Coordinate-based change listings
____

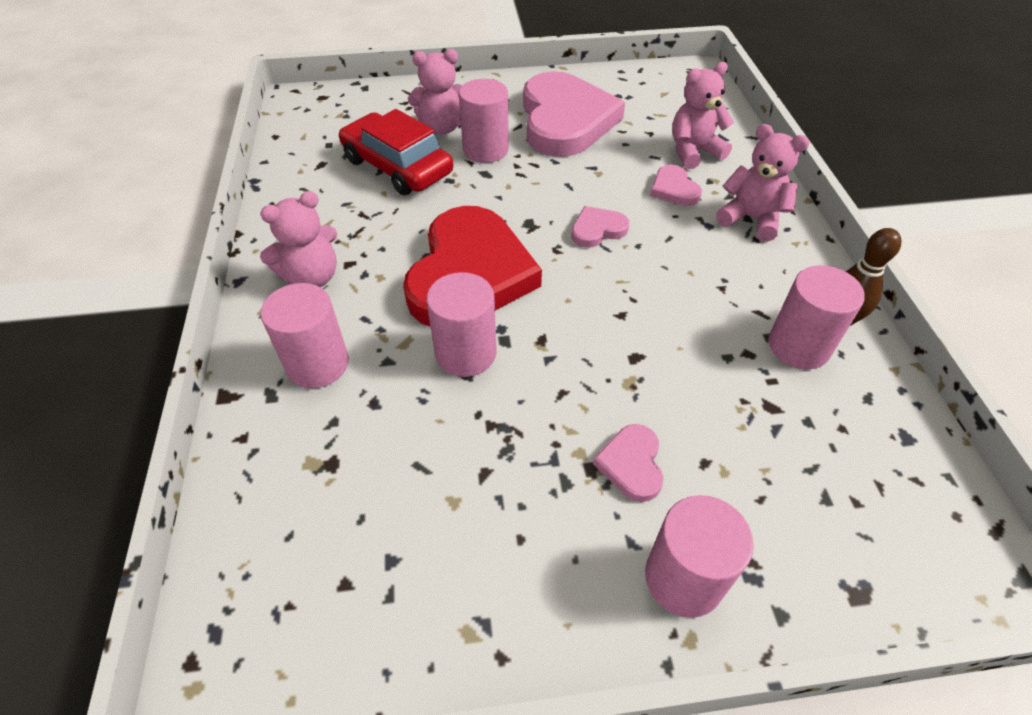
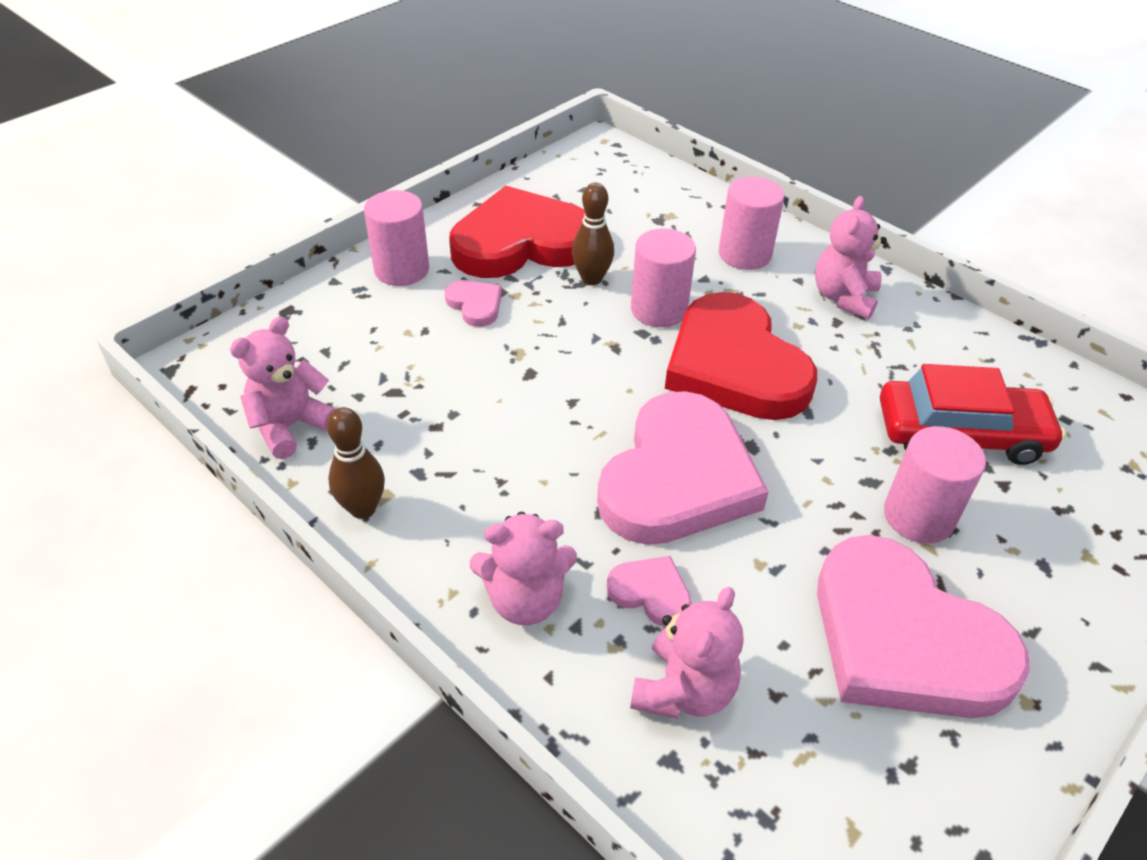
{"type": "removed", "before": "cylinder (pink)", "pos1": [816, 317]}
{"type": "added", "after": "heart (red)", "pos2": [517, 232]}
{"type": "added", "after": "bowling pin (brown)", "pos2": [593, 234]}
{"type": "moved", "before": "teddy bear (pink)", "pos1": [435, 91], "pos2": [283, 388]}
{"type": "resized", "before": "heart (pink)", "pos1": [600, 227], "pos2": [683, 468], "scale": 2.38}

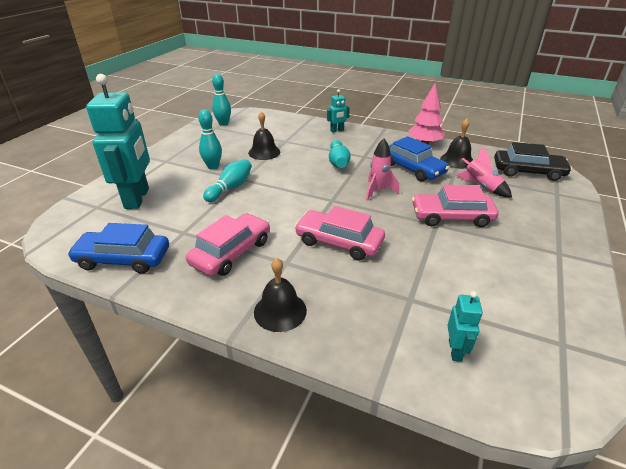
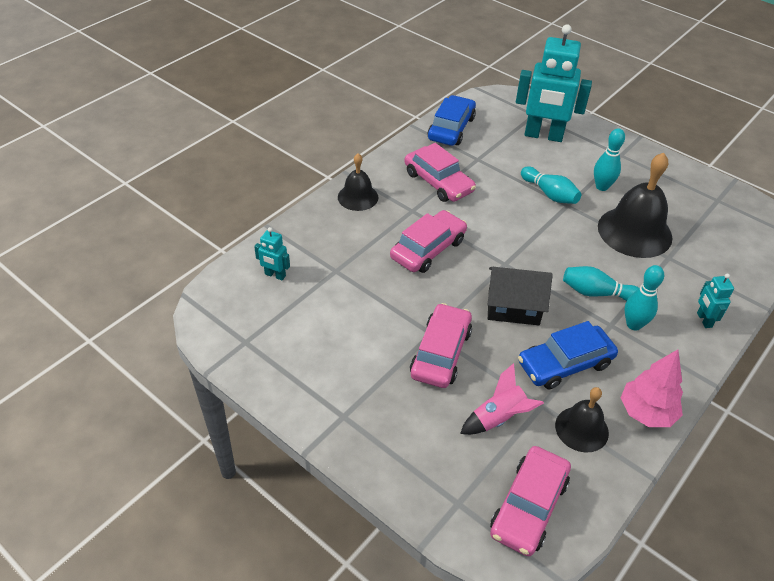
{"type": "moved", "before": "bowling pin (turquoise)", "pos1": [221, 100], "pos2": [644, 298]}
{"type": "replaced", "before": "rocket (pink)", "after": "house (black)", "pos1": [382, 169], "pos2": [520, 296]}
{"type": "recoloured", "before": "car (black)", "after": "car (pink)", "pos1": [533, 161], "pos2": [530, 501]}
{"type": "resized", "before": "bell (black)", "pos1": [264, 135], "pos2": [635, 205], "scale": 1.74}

____

Output every entry verbatim. Pictures do not belong in the copy.

{"type": "removed", "before": "cylinder (pink)", "pos1": [816, 317]}
{"type": "added", "after": "heart (red)", "pos2": [517, 232]}
{"type": "added", "after": "bowling pin (brown)", "pos2": [593, 234]}
{"type": "moved", "before": "teddy bear (pink)", "pos1": [435, 91], "pos2": [283, 388]}
{"type": "resized", "before": "heart (pink)", "pos1": [600, 227], "pos2": [683, 468], "scale": 2.38}

{"type": "moved", "before": "bowling pin (turquoise)", "pos1": [221, 100], "pos2": [644, 298]}
{"type": "replaced", "before": "rocket (pink)", "after": "house (black)", "pos1": [382, 169], "pos2": [520, 296]}
{"type": "recoloured", "before": "car (black)", "after": "car (pink)", "pos1": [533, 161], "pos2": [530, 501]}
{"type": "resized", "before": "bell (black)", "pos1": [264, 135], "pos2": [635, 205], "scale": 1.74}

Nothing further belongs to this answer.